- Exercise directions: Would you copy out exactly the lines of the listing below, beginning with the one that contains "IR2 pin GND: GND -> none" and ending with the last?

- Data to use:
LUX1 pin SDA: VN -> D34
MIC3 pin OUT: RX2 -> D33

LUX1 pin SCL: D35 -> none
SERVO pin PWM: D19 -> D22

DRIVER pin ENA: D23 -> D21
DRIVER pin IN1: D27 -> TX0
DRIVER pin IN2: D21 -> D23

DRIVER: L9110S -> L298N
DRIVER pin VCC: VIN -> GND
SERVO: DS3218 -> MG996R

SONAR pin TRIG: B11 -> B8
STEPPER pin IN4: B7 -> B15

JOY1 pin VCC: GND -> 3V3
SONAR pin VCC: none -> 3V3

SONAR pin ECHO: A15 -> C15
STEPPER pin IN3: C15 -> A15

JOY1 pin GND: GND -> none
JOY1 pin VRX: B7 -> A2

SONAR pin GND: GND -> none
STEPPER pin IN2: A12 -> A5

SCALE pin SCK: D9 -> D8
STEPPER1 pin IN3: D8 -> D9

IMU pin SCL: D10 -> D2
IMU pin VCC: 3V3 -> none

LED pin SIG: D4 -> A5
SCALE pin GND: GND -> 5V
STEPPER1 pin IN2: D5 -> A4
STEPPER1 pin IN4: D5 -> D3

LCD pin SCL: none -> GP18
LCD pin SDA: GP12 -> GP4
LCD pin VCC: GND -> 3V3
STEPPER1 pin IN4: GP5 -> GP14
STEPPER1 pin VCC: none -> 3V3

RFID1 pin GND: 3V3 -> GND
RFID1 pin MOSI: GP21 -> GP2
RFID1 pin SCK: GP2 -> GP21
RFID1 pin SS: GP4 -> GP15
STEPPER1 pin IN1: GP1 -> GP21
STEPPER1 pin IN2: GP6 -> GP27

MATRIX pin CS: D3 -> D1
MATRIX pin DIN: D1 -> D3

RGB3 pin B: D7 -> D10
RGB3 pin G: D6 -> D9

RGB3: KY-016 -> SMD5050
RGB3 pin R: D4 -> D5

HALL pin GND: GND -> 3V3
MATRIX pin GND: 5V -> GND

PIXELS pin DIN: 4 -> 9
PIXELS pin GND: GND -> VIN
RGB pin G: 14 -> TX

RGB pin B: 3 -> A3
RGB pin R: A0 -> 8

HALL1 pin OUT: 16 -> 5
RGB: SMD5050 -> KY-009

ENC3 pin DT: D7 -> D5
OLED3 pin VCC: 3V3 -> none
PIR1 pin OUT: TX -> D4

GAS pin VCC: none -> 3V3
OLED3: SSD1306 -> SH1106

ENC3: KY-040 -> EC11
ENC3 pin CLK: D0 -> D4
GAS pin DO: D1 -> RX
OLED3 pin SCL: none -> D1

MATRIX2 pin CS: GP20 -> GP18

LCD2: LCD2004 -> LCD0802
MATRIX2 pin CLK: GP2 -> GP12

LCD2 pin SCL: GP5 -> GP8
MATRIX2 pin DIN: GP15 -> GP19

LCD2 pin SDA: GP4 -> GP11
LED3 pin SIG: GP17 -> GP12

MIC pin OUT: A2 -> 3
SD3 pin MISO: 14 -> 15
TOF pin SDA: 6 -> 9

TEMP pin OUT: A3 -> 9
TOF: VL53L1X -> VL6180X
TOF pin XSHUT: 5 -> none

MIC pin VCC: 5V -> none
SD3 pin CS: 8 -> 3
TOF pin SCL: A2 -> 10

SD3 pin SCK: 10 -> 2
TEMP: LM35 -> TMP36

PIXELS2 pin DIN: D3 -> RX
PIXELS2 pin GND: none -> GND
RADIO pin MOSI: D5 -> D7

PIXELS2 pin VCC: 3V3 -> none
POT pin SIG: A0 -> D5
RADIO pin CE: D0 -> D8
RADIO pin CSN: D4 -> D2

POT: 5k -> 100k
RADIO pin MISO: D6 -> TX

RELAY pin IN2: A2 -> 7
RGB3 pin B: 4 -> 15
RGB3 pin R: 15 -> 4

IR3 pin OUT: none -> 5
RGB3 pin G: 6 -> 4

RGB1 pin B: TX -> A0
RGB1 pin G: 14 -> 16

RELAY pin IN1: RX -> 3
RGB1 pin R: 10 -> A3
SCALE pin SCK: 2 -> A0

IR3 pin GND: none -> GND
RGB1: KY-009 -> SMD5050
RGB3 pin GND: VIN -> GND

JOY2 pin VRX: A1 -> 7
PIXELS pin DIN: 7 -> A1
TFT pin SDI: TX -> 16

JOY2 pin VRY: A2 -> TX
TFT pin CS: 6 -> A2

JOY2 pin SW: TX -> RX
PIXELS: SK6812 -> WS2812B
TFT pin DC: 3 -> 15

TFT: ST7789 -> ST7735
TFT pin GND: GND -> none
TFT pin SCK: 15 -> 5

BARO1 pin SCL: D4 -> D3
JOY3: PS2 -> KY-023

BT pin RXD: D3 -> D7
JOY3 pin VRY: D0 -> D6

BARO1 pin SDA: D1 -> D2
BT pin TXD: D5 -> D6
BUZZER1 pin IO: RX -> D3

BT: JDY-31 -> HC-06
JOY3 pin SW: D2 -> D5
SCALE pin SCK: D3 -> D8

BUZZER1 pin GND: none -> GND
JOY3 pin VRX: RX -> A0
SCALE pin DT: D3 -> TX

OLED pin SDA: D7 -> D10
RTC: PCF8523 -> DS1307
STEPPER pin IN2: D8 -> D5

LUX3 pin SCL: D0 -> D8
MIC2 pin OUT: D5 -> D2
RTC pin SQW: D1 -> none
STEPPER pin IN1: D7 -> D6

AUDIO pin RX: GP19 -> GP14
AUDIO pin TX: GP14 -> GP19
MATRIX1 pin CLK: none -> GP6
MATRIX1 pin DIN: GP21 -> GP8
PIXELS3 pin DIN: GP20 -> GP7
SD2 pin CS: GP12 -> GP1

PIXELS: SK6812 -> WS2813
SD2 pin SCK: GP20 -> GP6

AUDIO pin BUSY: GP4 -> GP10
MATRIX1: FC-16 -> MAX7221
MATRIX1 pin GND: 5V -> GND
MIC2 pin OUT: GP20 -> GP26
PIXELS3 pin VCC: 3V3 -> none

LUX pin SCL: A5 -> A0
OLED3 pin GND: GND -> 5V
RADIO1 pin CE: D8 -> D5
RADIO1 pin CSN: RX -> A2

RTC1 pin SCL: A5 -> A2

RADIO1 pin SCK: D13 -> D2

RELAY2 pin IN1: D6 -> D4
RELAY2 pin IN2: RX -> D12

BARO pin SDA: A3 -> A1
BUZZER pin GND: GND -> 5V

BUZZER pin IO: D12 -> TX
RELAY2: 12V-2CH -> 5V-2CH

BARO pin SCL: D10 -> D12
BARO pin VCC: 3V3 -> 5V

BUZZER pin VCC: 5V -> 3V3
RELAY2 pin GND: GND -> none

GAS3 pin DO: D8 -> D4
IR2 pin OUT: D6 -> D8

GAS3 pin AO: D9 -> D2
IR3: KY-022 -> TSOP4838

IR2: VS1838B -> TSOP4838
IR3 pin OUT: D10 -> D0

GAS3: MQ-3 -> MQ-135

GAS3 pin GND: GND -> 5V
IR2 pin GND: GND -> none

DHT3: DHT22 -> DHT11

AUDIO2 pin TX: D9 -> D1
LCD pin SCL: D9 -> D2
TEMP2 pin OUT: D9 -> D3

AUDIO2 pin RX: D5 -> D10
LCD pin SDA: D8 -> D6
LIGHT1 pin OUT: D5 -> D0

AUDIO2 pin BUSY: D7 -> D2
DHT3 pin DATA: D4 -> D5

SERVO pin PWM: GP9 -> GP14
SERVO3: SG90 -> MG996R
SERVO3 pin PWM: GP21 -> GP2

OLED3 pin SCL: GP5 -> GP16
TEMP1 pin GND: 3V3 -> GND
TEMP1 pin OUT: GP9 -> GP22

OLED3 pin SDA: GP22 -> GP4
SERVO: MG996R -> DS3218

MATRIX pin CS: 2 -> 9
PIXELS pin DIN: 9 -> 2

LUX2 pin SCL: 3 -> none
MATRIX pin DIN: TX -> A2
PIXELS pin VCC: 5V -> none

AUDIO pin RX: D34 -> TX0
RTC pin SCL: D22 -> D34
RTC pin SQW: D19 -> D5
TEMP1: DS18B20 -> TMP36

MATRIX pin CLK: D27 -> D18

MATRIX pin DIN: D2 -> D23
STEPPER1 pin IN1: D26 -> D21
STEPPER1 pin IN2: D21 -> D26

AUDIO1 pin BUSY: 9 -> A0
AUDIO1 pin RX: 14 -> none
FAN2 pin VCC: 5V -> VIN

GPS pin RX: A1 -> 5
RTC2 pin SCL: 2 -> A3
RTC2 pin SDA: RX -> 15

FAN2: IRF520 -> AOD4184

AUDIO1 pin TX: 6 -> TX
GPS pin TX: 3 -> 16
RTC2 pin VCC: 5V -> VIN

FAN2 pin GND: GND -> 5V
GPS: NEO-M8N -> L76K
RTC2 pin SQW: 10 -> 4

- Expected output:
IR2 pin GND: GND -> none

DHT3: DHT22 -> DHT11

AUDIO2 pin TX: D9 -> D1
LCD pin SCL: D9 -> D2
TEMP2 pin OUT: D9 -> D3

AUDIO2 pin RX: D5 -> D10
LCD pin SDA: D8 -> D6
LIGHT1 pin OUT: D5 -> D0

AUDIO2 pin BUSY: D7 -> D2
DHT3 pin DATA: D4 -> D5

SERVO pin PWM: GP9 -> GP14
SERVO3: SG90 -> MG996R
SERVO3 pin PWM: GP21 -> GP2

OLED3 pin SCL: GP5 -> GP16
TEMP1 pin GND: 3V3 -> GND
TEMP1 pin OUT: GP9 -> GP22

OLED3 pin SDA: GP22 -> GP4
SERVO: MG996R -> DS3218

MATRIX pin CS: 2 -> 9
PIXELS pin DIN: 9 -> 2

LUX2 pin SCL: 3 -> none
MATRIX pin DIN: TX -> A2
PIXELS pin VCC: 5V -> none

AUDIO pin RX: D34 -> TX0
RTC pin SCL: D22 -> D34
RTC pin SQW: D19 -> D5
TEMP1: DS18B20 -> TMP36

MATRIX pin CLK: D27 -> D18

MATRIX pin DIN: D2 -> D23
STEPPER1 pin IN1: D26 -> D21
STEPPER1 pin IN2: D21 -> D26

AUDIO1 pin BUSY: 9 -> A0
AUDIO1 pin RX: 14 -> none
FAN2 pin VCC: 5V -> VIN

GPS pin RX: A1 -> 5
RTC2 pin SCL: 2 -> A3
RTC2 pin SDA: RX -> 15

FAN2: IRF520 -> AOD4184

AUDIO1 pin TX: 6 -> TX
GPS pin TX: 3 -> 16
RTC2 pin VCC: 5V -> VIN

FAN2 pin GND: GND -> 5V
GPS: NEO-M8N -> L76K
RTC2 pin SQW: 10 -> 4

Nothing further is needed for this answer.